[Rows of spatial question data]
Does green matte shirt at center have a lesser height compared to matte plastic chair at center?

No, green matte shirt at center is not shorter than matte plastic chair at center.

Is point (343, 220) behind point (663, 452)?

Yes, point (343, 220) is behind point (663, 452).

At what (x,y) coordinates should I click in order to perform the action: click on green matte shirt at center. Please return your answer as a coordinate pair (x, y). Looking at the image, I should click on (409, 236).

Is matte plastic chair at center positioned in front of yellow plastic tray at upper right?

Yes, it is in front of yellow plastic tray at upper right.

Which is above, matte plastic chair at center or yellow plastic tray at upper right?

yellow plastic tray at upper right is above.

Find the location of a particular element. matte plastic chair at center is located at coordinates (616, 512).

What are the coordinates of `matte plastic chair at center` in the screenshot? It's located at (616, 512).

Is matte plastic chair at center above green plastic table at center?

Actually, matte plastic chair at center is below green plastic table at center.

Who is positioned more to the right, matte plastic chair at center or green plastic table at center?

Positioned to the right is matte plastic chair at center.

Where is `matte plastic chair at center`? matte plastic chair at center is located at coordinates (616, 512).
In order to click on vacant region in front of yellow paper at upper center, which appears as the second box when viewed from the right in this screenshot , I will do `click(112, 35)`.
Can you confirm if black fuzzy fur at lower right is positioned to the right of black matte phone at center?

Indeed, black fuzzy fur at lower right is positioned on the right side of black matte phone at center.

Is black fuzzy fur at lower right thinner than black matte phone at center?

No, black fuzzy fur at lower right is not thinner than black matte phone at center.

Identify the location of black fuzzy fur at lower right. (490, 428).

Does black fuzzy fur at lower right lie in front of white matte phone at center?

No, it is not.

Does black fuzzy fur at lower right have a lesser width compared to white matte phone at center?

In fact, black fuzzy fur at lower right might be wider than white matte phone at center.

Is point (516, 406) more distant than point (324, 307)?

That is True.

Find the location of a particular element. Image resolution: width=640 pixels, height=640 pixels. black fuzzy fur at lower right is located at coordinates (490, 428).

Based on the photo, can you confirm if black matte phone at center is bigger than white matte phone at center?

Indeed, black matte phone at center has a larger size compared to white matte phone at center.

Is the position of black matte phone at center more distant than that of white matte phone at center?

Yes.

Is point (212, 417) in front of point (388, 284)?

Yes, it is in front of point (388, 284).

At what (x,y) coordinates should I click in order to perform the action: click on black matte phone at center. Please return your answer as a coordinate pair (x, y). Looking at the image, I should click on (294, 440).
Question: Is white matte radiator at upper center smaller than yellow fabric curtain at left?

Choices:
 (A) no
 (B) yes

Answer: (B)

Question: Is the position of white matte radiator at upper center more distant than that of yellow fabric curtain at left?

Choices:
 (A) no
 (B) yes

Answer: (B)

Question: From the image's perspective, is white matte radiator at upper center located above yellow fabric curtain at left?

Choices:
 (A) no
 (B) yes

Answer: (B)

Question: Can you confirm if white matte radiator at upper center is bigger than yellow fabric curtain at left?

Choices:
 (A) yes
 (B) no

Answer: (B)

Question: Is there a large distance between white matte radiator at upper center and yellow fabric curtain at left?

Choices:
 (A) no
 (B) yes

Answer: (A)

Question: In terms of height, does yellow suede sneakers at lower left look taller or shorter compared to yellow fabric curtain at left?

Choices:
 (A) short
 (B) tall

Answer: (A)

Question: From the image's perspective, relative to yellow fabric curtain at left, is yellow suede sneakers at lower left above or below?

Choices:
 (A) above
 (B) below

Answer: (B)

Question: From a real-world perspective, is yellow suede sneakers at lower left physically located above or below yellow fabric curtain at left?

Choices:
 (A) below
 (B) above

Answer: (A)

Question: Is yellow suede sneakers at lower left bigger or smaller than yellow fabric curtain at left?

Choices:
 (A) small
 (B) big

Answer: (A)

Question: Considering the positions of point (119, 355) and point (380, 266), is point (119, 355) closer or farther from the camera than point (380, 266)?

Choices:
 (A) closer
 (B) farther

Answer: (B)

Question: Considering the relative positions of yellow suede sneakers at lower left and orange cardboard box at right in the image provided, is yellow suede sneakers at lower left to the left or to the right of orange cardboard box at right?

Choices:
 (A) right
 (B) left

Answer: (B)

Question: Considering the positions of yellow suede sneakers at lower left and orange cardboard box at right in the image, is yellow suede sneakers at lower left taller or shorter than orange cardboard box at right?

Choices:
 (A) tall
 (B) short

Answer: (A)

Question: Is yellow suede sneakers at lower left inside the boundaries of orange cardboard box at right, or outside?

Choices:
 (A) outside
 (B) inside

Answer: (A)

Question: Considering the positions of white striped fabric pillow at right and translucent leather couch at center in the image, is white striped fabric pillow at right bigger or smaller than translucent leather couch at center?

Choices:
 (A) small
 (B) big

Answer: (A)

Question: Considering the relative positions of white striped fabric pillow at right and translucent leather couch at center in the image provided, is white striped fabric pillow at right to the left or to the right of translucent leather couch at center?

Problem: Repeat the entries from the line containing "No, black fuzzy" through the line containing "That is True.", including both of those lines.

The output:
No, black fuzzy fur at lower right is not thinner than black matte phone at center.

Identify the location of black fuzzy fur at lower right. (490, 428).

Does black fuzzy fur at lower right lie in front of white matte phone at center?

No, it is not.

Does black fuzzy fur at lower right have a lesser width compared to white matte phone at center?

In fact, black fuzzy fur at lower right might be wider than white matte phone at center.

Is point (516, 406) more distant than point (324, 307)?

That is True.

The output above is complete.